_WHAT YOU ARE ASKED TO DO:_ Please give back, exactly as written, only the line containing "white teddy bear: 2 -> 5" and every line after it until the data below ends.

(Object state change records)
======
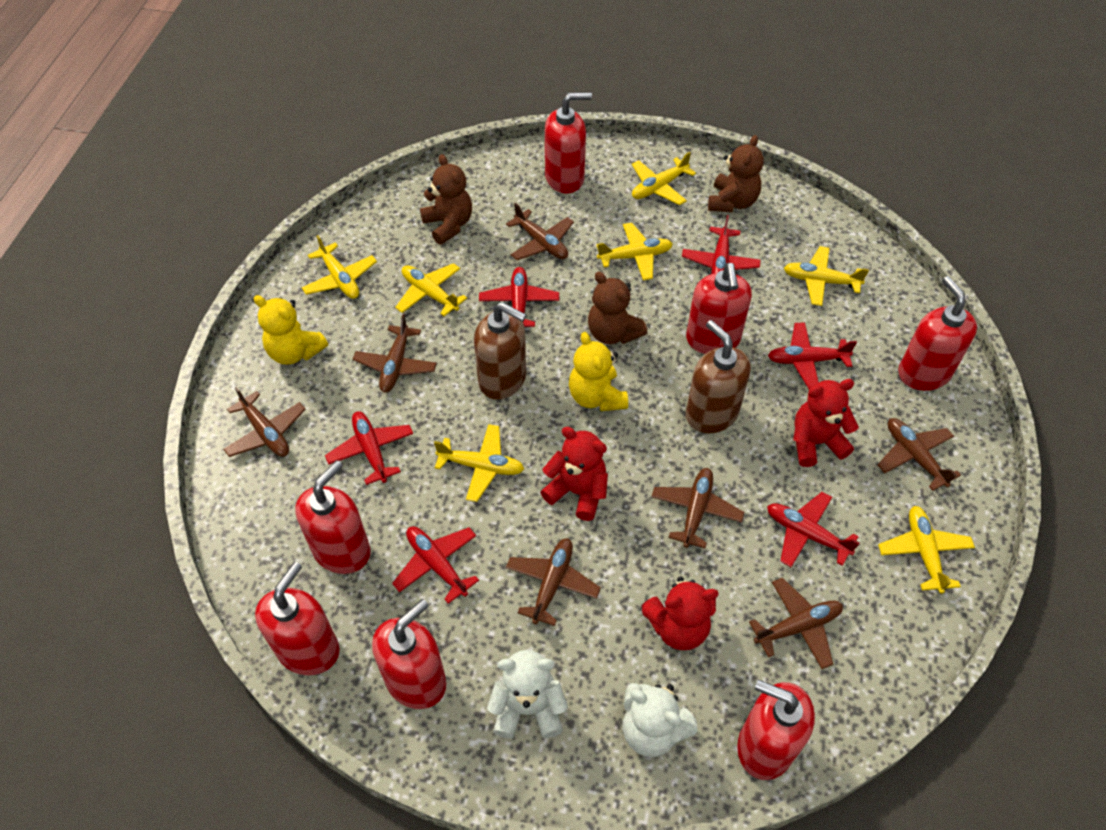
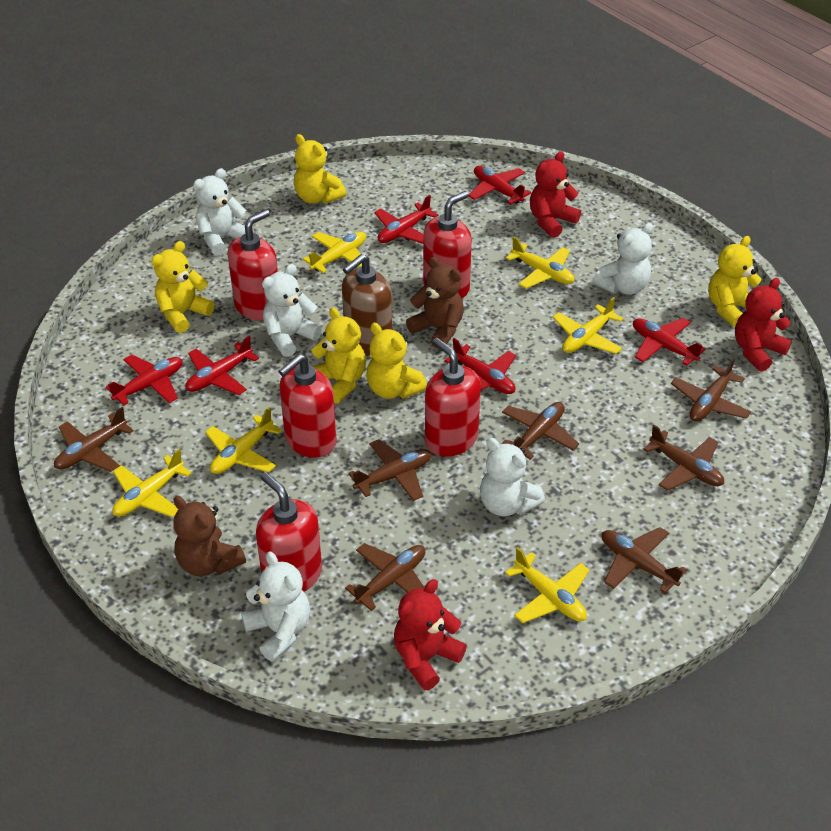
brown soap dispenser: 2 -> 1
brown teddy bear: 3 -> 2
red soap dispenser: 7 -> 5
white teddy bear: 2 -> 5
yellow plane: 7 -> 6
yellow teddy bear: 2 -> 5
======
_ANSWER BOX:_
white teddy bear: 2 -> 5
yellow plane: 7 -> 6
yellow teddy bear: 2 -> 5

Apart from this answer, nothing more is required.